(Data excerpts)

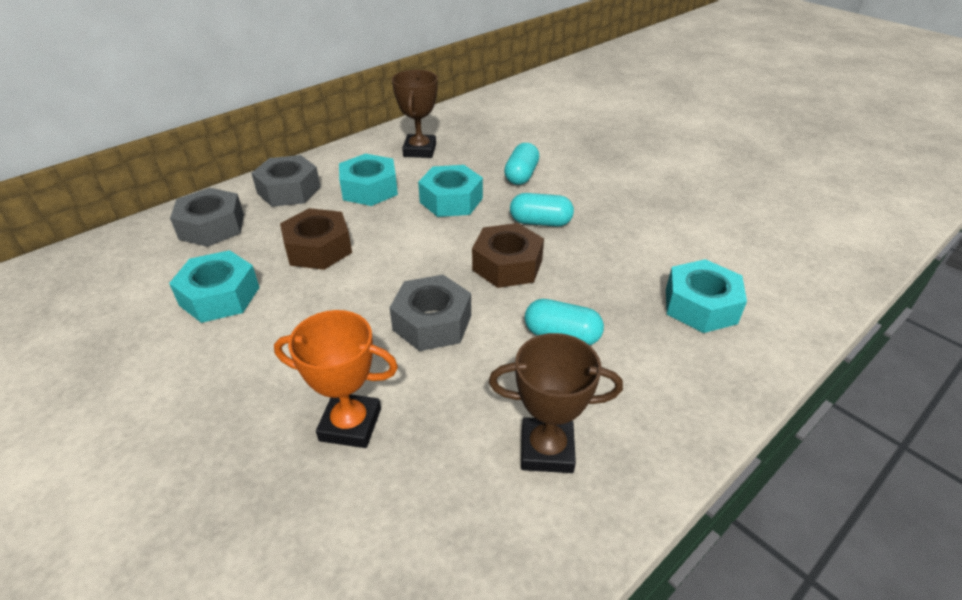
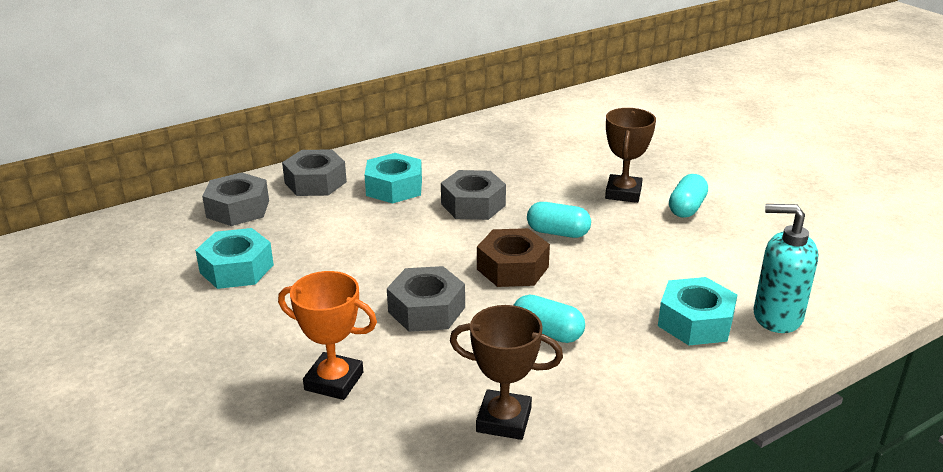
camera: 10 degrees right, 10 degrees down
(318, 248) = (334, 237): brown nut -> none
(420, 150) = (453, 155): brown trophy -> brown trophy (623, 193)
(451, 200) = (473, 205): turquoise nut -> grey nut
(521, 175) = (552, 187): turquoise capsule -> turquoise capsule (686, 208)
(773, 291) = (776, 317): none -> turquoise soap dispenser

◆ **Aim of the exercise**
Leave the pictures out and print the records above exactly as they stand.

◆ **Answer**
camera: 10 degrees right, 10 degrees down
(318, 248) = (334, 237): brown nut -> none
(420, 150) = (453, 155): brown trophy -> brown trophy (623, 193)
(451, 200) = (473, 205): turquoise nut -> grey nut
(521, 175) = (552, 187): turquoise capsule -> turquoise capsule (686, 208)
(773, 291) = (776, 317): none -> turquoise soap dispenser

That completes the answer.